● **Given request**: Quote exactly and only this range of lines in the data below: the line that holds "Return results in" to the line that holds "Answer in <instances>...</instances>.", both included.

● **Stored records**:
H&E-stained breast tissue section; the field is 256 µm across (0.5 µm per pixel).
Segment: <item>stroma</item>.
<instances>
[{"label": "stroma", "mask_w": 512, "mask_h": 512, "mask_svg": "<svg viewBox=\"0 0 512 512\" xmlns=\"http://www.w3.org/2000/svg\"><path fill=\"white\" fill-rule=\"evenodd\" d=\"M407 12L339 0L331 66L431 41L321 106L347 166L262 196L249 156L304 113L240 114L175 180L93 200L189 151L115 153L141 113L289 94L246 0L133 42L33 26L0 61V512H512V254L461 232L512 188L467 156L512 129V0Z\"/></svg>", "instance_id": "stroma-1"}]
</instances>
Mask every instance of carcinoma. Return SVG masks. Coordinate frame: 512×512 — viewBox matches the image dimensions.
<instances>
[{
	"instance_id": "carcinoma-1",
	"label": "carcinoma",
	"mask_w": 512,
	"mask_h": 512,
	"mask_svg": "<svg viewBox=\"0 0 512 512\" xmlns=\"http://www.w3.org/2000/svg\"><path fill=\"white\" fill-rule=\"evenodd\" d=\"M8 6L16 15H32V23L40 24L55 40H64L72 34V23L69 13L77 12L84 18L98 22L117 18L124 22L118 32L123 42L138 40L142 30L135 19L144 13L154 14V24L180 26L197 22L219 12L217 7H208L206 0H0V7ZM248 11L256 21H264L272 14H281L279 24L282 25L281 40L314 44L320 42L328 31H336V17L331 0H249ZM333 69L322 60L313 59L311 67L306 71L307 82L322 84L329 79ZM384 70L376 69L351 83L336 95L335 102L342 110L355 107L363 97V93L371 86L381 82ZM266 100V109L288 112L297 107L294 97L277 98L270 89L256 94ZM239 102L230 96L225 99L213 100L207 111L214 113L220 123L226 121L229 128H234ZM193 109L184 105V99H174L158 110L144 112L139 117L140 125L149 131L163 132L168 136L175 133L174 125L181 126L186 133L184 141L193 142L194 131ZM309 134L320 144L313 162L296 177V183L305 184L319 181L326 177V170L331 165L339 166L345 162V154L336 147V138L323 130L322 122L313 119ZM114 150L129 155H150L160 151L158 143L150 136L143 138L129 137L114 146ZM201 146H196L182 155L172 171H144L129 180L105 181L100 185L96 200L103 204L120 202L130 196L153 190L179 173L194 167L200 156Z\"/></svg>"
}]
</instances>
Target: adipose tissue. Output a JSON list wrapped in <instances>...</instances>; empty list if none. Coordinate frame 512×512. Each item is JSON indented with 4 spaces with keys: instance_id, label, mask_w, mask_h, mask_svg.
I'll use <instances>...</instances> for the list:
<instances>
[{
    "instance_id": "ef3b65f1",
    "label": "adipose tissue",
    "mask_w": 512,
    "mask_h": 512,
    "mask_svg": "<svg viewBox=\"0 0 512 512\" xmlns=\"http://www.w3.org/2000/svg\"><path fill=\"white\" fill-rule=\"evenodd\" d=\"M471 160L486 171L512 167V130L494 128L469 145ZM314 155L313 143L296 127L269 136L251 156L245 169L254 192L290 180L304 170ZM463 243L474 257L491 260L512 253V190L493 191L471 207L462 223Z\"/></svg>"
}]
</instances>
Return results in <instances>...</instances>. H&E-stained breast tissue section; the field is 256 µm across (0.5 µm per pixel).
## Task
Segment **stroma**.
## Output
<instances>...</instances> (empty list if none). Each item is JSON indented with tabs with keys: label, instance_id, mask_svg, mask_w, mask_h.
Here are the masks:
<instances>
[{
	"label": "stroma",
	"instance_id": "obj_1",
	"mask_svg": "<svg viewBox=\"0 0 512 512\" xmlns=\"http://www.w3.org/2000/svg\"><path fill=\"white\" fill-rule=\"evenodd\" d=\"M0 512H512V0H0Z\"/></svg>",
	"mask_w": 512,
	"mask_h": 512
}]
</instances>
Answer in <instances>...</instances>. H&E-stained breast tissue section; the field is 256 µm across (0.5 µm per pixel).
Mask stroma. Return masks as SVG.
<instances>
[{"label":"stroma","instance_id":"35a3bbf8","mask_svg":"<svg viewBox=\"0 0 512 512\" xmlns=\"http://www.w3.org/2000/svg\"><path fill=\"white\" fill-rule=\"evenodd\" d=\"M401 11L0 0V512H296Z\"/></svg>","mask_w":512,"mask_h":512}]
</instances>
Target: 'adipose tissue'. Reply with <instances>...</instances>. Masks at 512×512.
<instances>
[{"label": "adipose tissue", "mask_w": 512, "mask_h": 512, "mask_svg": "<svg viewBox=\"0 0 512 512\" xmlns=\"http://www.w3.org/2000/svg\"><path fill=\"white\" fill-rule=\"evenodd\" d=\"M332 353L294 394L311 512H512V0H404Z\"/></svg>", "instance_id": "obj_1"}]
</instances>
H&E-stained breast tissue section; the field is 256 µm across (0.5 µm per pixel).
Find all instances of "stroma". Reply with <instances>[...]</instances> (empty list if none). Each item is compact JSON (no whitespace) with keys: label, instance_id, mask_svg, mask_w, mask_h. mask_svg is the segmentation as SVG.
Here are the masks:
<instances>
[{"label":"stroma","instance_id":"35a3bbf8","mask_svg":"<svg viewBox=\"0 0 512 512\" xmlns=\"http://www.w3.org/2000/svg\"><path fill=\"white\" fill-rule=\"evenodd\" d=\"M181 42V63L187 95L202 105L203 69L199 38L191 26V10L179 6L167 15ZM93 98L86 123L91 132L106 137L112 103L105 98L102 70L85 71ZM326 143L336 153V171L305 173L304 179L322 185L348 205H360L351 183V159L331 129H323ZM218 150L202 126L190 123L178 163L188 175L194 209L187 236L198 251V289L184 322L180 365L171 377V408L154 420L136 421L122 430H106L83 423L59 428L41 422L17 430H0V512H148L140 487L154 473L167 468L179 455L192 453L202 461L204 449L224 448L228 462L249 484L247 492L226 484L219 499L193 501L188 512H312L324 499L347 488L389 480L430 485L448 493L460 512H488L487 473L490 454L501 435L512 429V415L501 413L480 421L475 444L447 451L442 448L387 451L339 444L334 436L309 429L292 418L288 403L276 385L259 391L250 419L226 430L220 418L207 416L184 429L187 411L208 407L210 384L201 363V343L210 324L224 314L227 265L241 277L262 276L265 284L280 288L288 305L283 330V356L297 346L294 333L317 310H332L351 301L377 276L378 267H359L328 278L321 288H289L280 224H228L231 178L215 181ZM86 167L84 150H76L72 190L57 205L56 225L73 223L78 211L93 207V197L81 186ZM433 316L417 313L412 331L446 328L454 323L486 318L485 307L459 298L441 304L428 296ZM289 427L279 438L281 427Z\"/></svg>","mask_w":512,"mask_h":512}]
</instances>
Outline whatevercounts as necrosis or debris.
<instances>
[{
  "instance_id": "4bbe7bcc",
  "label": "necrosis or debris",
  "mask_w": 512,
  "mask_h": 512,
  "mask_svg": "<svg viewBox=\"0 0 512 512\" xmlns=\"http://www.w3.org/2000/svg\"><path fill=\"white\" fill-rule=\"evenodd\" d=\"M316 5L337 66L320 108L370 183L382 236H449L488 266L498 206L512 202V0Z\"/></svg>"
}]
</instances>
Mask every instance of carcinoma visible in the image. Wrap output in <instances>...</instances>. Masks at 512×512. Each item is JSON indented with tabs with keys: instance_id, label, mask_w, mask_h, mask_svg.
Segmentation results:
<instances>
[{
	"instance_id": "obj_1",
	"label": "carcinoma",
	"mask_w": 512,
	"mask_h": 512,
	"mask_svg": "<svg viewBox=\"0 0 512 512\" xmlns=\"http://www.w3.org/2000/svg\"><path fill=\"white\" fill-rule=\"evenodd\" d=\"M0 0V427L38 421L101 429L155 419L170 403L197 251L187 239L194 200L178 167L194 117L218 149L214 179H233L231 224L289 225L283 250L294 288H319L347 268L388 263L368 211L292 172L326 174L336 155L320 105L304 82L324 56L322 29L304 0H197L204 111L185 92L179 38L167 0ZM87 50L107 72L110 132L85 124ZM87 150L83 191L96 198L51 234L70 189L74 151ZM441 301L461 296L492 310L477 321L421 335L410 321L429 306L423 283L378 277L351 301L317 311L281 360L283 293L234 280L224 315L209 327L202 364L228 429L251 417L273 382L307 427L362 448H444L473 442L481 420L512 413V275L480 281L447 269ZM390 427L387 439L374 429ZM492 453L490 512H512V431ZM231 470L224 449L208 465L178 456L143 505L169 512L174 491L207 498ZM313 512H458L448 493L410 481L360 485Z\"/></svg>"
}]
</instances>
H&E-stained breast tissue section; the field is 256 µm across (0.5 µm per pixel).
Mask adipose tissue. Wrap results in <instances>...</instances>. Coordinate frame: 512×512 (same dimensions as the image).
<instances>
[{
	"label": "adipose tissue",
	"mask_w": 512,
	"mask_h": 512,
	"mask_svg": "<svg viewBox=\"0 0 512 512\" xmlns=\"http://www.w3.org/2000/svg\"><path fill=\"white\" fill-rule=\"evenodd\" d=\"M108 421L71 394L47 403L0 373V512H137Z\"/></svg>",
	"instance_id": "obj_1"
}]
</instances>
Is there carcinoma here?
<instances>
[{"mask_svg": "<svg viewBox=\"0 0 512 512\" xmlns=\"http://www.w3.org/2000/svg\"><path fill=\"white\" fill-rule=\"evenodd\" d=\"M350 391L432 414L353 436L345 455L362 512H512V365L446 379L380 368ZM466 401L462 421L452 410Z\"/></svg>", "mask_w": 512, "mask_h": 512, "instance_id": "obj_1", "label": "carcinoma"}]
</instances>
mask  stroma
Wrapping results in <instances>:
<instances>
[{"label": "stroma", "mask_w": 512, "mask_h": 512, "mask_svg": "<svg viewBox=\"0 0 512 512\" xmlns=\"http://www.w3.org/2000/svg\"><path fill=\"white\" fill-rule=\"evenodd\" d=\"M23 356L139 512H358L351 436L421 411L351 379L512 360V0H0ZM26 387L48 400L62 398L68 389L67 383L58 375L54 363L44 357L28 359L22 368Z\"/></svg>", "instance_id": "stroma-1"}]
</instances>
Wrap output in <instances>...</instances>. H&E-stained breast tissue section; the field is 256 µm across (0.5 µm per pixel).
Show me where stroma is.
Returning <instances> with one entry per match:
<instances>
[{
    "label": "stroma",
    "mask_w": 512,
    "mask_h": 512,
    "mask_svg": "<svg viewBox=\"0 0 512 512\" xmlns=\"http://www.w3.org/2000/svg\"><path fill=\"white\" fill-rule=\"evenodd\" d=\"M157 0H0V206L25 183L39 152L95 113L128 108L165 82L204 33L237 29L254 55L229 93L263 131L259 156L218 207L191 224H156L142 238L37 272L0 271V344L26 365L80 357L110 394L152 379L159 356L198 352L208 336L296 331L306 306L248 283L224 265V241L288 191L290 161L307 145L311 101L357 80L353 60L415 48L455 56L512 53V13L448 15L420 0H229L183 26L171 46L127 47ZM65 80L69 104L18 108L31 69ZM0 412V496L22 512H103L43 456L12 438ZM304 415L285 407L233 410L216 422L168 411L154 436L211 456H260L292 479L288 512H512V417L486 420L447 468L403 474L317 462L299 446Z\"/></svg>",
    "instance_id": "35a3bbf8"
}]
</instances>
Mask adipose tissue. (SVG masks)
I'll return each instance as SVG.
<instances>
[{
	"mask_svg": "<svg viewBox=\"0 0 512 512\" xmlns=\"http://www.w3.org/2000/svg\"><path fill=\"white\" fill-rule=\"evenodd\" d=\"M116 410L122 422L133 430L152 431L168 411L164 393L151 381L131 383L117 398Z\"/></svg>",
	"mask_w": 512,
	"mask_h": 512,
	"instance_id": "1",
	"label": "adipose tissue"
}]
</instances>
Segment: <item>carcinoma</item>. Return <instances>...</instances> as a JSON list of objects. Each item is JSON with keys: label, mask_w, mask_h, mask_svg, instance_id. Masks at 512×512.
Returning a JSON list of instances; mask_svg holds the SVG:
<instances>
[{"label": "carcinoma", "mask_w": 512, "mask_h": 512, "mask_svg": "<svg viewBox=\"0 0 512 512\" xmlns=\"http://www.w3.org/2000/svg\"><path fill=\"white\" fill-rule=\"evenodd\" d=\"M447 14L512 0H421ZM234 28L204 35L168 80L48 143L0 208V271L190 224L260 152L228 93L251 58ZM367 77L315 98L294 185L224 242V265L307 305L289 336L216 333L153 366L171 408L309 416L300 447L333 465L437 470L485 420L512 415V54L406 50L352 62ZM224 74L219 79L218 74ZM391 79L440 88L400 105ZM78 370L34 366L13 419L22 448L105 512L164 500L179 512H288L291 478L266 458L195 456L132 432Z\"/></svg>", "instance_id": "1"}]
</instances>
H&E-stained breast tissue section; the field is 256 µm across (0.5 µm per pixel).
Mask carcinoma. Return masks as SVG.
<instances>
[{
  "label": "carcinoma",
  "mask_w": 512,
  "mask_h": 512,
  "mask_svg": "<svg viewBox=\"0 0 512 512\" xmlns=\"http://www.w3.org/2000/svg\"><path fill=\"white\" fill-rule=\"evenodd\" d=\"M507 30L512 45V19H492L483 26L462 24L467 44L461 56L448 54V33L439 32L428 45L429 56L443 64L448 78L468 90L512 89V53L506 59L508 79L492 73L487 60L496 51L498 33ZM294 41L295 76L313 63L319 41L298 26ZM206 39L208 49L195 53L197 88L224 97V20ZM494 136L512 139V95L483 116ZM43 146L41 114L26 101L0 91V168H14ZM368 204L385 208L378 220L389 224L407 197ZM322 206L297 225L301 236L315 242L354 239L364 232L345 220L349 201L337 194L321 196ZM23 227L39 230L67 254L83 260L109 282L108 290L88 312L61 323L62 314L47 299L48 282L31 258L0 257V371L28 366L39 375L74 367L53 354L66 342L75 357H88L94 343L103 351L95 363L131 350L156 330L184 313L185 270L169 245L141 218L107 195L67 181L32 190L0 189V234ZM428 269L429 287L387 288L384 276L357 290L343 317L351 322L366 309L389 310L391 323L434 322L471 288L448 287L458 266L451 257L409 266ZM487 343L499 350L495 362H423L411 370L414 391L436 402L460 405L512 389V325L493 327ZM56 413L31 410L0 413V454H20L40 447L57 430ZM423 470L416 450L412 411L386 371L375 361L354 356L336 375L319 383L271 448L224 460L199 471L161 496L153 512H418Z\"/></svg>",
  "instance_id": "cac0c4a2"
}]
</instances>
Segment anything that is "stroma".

● **Result for this task**:
Return results in <instances>...</instances>. H&E-stained breast tissue section; the field is 256 µm across (0.5 µm per pixel).
## Task
Segment **stroma**.
## Output
<instances>...</instances> (empty list if none). Each item is JSON indented with tabs with keys: label, instance_id, mask_svg, mask_w, mask_h.
Here are the masks:
<instances>
[{
	"label": "stroma",
	"instance_id": "obj_1",
	"mask_svg": "<svg viewBox=\"0 0 512 512\" xmlns=\"http://www.w3.org/2000/svg\"><path fill=\"white\" fill-rule=\"evenodd\" d=\"M0 512H512V0H0Z\"/></svg>",
	"mask_w": 512,
	"mask_h": 512
}]
</instances>
Answer in <instances>...</instances>. H&E-stained breast tissue section; the field is 256 µm across (0.5 µm per pixel).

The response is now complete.